Given records Block Start
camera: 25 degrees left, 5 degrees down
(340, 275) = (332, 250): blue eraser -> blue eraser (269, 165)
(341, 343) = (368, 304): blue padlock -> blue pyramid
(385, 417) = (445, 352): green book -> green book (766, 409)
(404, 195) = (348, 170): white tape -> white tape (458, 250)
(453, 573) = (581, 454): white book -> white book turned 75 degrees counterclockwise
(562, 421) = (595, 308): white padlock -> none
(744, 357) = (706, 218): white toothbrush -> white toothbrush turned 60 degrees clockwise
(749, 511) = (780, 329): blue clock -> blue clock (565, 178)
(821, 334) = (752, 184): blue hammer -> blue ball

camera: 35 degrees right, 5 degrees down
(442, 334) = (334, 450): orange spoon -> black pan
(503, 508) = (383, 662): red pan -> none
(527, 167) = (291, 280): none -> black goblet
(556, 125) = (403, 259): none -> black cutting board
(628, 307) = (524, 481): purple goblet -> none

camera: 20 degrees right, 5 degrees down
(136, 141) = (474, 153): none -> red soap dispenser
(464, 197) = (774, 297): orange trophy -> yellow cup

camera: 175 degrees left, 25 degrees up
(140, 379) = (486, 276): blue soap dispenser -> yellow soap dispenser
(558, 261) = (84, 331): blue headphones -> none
Given records Block End
Assignment: From the entries above, tally the lines that contain the string "goblet". Report the total and nothing more.

Your response: 2